[ASSIGNMENT]: Take the lines from the beginning of the data below through the line holding "U1 pin PC4: CS -> none" and return exactly those.

[RAW DATA]:

-*-

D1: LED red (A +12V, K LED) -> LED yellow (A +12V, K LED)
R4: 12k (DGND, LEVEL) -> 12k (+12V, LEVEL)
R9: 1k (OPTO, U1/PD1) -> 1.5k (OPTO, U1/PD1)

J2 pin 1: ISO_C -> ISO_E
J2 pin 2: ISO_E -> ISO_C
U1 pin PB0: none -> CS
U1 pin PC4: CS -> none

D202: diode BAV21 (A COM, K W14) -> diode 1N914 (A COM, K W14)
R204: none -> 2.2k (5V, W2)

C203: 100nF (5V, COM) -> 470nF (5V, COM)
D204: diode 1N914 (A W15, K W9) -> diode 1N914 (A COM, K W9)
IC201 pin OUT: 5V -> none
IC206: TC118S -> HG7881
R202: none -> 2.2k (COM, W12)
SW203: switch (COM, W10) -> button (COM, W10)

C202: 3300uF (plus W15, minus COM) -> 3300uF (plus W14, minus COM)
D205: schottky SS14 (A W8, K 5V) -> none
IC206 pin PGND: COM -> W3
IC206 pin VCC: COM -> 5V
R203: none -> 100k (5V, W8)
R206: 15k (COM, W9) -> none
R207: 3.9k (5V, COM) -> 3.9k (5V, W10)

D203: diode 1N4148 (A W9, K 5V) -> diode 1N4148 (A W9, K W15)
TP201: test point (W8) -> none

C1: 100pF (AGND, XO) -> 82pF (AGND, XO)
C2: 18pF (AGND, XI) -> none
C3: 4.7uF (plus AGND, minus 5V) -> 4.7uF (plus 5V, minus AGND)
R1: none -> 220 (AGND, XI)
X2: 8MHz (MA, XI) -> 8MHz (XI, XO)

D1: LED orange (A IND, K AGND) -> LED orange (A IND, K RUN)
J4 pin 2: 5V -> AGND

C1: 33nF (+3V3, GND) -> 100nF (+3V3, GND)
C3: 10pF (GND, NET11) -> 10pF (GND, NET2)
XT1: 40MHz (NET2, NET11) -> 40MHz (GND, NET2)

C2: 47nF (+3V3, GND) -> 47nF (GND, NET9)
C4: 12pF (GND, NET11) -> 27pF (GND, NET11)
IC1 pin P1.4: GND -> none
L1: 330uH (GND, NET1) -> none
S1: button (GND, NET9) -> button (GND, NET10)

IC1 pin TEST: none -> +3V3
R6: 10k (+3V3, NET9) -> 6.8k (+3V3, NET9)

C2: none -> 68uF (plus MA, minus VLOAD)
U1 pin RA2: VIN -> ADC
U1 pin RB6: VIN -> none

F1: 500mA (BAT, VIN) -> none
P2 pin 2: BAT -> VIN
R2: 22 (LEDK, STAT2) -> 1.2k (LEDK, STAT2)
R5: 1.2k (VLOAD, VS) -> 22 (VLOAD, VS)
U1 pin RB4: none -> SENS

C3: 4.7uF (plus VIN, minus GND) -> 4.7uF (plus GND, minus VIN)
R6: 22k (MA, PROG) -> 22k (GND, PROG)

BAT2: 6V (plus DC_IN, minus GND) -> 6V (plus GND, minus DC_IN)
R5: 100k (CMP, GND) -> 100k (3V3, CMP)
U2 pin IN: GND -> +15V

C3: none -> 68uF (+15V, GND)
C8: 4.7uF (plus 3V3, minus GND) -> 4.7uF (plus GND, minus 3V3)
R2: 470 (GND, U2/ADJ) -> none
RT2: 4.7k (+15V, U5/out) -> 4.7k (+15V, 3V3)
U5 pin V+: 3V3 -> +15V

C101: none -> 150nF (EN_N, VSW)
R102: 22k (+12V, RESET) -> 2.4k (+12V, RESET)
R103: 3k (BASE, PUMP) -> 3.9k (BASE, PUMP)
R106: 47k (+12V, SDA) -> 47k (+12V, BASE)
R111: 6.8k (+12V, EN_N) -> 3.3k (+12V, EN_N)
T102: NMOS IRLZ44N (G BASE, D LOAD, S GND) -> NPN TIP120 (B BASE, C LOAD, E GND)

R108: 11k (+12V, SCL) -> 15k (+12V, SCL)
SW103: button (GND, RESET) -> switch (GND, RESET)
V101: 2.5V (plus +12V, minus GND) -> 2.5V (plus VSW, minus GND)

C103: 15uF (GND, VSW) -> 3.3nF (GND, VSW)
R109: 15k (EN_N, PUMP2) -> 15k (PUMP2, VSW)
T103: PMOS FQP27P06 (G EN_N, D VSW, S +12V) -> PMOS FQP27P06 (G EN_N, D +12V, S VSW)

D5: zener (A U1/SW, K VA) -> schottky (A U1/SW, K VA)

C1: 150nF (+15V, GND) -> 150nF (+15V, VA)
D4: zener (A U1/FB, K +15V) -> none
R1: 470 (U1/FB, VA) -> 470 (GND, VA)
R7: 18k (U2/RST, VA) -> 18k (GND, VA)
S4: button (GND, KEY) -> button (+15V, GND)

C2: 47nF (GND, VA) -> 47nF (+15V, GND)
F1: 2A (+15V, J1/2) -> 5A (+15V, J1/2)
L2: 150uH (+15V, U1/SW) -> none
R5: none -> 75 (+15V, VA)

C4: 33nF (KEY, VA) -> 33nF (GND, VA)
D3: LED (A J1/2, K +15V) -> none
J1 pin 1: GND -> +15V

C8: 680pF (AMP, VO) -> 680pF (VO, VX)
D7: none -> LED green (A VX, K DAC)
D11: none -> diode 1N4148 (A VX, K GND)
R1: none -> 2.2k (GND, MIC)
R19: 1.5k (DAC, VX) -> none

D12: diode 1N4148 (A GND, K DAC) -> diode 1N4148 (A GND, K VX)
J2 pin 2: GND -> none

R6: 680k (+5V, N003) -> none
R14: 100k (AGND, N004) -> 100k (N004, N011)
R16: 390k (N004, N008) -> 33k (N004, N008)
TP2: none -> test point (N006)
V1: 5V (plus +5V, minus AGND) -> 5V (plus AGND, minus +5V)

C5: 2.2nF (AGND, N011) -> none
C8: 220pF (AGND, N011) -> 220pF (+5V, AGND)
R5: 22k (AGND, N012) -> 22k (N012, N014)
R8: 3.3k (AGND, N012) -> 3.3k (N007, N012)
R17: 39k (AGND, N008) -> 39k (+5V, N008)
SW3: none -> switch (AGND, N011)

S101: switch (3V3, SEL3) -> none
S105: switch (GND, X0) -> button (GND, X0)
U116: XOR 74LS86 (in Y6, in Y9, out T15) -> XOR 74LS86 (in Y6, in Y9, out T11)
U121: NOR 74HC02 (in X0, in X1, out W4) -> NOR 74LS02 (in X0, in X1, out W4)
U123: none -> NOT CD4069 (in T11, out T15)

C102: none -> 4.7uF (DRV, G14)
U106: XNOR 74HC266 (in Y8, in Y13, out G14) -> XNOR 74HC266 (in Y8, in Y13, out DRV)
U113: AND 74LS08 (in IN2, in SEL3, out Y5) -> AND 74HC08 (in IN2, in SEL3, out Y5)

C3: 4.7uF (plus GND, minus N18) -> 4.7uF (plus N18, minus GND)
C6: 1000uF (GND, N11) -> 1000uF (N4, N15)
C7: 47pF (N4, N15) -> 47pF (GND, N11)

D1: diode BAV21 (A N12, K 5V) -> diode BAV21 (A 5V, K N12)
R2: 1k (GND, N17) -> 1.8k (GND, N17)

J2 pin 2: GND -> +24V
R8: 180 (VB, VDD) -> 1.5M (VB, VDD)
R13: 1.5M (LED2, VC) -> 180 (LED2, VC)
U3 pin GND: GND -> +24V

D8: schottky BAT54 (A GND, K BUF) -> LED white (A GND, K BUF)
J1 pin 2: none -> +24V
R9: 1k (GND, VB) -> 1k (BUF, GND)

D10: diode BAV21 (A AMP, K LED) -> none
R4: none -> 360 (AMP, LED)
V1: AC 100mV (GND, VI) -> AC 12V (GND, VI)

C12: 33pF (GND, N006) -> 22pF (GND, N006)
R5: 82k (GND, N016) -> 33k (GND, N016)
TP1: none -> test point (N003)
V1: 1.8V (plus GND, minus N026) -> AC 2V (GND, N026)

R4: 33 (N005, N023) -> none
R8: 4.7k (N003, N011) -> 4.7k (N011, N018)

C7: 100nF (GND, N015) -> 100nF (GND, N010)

-*-

[WRITTEN ANSWER]:
D1: LED red (A +12V, K LED) -> LED yellow (A +12V, K LED)
R4: 12k (DGND, LEVEL) -> 12k (+12V, LEVEL)
R9: 1k (OPTO, U1/PD1) -> 1.5k (OPTO, U1/PD1)

J2 pin 1: ISO_C -> ISO_E
J2 pin 2: ISO_E -> ISO_C
U1 pin PB0: none -> CS
U1 pin PC4: CS -> none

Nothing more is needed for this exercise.